■ **WHAT TO WORK ON**
The first line of the data below and every line after it, through the one with "gray trapezoid: (123, 113)", must be transcribed without change.

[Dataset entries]
··········
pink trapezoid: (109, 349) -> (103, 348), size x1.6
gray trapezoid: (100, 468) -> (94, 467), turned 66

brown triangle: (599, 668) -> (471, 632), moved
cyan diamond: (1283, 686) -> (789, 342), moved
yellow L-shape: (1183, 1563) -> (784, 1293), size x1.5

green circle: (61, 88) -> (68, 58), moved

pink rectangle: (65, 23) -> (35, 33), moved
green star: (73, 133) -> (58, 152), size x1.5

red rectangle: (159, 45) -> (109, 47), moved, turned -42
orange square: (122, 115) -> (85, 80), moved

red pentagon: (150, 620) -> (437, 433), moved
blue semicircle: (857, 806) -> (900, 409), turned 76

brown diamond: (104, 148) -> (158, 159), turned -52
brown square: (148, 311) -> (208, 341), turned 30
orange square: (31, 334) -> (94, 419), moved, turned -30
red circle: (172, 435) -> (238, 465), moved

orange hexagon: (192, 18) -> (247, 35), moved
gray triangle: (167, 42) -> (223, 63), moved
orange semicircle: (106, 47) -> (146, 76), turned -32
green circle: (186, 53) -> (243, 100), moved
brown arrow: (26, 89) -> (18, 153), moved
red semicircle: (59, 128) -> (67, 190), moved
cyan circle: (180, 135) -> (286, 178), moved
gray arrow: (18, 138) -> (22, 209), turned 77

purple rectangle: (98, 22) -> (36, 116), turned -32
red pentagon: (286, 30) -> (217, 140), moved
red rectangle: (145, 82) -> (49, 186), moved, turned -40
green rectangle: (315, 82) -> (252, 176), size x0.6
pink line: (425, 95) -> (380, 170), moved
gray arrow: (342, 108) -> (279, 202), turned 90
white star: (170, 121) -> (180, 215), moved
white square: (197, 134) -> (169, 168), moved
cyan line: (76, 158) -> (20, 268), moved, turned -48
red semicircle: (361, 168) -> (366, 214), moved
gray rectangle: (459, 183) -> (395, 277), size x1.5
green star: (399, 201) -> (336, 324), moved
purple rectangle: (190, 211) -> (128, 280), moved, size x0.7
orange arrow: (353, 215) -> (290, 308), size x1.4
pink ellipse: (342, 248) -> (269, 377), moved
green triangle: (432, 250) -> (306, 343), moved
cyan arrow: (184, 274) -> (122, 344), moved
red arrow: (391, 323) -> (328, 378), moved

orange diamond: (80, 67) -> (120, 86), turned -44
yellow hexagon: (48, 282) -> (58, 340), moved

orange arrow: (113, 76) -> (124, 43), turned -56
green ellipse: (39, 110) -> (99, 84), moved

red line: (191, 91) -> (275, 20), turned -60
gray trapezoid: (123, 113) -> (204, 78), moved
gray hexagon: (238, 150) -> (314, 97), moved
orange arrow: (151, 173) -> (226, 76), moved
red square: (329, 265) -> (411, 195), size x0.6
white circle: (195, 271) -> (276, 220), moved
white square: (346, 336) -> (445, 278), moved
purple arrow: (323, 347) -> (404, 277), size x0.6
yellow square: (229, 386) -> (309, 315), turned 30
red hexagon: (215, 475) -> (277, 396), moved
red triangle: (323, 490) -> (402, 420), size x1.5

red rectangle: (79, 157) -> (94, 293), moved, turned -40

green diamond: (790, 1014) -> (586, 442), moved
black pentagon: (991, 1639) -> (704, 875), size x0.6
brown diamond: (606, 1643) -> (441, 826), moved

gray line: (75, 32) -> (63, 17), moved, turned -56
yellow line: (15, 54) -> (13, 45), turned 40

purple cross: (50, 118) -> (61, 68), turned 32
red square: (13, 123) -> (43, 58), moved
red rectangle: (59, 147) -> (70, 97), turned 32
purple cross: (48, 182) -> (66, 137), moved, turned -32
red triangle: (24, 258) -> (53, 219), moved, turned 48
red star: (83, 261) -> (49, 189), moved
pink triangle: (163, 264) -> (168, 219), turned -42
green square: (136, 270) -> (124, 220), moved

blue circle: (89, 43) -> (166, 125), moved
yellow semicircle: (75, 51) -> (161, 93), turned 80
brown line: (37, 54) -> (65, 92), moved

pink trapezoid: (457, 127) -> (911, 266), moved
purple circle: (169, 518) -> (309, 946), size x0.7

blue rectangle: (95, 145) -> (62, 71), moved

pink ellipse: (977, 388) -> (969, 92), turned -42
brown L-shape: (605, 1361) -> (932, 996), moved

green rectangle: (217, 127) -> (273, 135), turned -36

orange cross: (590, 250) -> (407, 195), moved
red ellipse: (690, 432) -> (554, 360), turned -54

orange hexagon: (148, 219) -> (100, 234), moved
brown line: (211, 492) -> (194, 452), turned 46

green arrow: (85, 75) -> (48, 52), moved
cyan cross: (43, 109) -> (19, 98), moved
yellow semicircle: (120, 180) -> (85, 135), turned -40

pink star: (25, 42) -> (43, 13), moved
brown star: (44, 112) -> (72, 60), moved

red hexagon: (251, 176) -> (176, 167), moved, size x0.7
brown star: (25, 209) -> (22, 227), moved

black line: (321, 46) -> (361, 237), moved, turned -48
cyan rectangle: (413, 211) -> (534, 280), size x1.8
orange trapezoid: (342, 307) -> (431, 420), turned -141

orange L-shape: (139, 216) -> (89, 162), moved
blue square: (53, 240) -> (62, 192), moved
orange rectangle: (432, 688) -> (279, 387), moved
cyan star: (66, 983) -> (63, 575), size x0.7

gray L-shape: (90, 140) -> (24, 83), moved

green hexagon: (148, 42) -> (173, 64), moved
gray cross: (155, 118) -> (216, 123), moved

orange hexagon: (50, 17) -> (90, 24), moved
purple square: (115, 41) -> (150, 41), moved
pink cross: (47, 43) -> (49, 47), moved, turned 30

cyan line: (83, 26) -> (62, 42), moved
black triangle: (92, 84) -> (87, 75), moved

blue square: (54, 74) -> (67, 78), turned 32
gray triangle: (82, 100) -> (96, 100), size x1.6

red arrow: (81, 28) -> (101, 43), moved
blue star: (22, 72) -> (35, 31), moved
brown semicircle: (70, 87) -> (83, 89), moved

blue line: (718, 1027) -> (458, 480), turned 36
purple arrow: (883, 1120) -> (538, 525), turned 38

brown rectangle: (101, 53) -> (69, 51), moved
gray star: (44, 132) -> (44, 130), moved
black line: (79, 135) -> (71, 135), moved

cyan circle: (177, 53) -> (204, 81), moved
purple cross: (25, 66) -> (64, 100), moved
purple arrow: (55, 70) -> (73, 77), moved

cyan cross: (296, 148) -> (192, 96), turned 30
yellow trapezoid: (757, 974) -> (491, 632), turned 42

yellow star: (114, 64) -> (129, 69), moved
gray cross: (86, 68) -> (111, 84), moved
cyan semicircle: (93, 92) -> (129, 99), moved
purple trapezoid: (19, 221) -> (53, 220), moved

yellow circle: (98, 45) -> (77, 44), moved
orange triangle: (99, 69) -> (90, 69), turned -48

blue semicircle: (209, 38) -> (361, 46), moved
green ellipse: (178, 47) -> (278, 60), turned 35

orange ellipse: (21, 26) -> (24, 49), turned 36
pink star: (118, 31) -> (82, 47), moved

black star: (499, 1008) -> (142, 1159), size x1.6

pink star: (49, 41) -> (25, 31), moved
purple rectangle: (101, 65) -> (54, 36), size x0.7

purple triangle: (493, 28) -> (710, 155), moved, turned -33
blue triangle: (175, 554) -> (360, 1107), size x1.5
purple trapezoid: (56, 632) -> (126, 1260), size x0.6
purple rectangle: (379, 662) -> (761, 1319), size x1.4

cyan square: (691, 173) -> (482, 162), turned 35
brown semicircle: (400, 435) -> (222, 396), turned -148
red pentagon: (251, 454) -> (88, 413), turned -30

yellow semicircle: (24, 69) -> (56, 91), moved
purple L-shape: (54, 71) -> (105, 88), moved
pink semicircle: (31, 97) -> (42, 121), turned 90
··········
■ **WRITTEN ANSWER**
pink trapezoid: (109, 349) -> (103, 348), size x1.6
gray trapezoid: (100, 468) -> (94, 467), turned 66

brown triangle: (599, 668) -> (471, 632), moved
cyan diamond: (1283, 686) -> (789, 342), moved
yellow L-shape: (1183, 1563) -> (784, 1293), size x1.5

green circle: (61, 88) -> (68, 58), moved

pink rectangle: (65, 23) -> (35, 33), moved
green star: (73, 133) -> (58, 152), size x1.5

red rectangle: (159, 45) -> (109, 47), moved, turned -42
orange square: (122, 115) -> (85, 80), moved

red pentagon: (150, 620) -> (437, 433), moved
blue semicircle: (857, 806) -> (900, 409), turned 76

brown diamond: (104, 148) -> (158, 159), turned -52
brown square: (148, 311) -> (208, 341), turned 30
orange square: (31, 334) -> (94, 419), moved, turned -30
red circle: (172, 435) -> (238, 465), moved

orange hexagon: (192, 18) -> (247, 35), moved
gray triangle: (167, 42) -> (223, 63), moved
orange semicircle: (106, 47) -> (146, 76), turned -32
green circle: (186, 53) -> (243, 100), moved
brown arrow: (26, 89) -> (18, 153), moved
red semicircle: (59, 128) -> (67, 190), moved
cyan circle: (180, 135) -> (286, 178), moved
gray arrow: (18, 138) -> (22, 209), turned 77

purple rectangle: (98, 22) -> (36, 116), turned -32
red pentagon: (286, 30) -> (217, 140), moved
red rectangle: (145, 82) -> (49, 186), moved, turned -40
green rectangle: (315, 82) -> (252, 176), size x0.6
pink line: (425, 95) -> (380, 170), moved
gray arrow: (342, 108) -> (279, 202), turned 90
white star: (170, 121) -> (180, 215), moved
white square: (197, 134) -> (169, 168), moved
cyan line: (76, 158) -> (20, 268), moved, turned -48
red semicircle: (361, 168) -> (366, 214), moved
gray rectangle: (459, 183) -> (395, 277), size x1.5
green star: (399, 201) -> (336, 324), moved
purple rectangle: (190, 211) -> (128, 280), moved, size x0.7
orange arrow: (353, 215) -> (290, 308), size x1.4
pink ellipse: (342, 248) -> (269, 377), moved
green triangle: (432, 250) -> (306, 343), moved
cyan arrow: (184, 274) -> (122, 344), moved
red arrow: (391, 323) -> (328, 378), moved

orange diamond: (80, 67) -> (120, 86), turned -44
yellow hexagon: (48, 282) -> (58, 340), moved

orange arrow: (113, 76) -> (124, 43), turned -56
green ellipse: (39, 110) -> (99, 84), moved

red line: (191, 91) -> (275, 20), turned -60
gray trapezoid: (123, 113) -> (204, 78), moved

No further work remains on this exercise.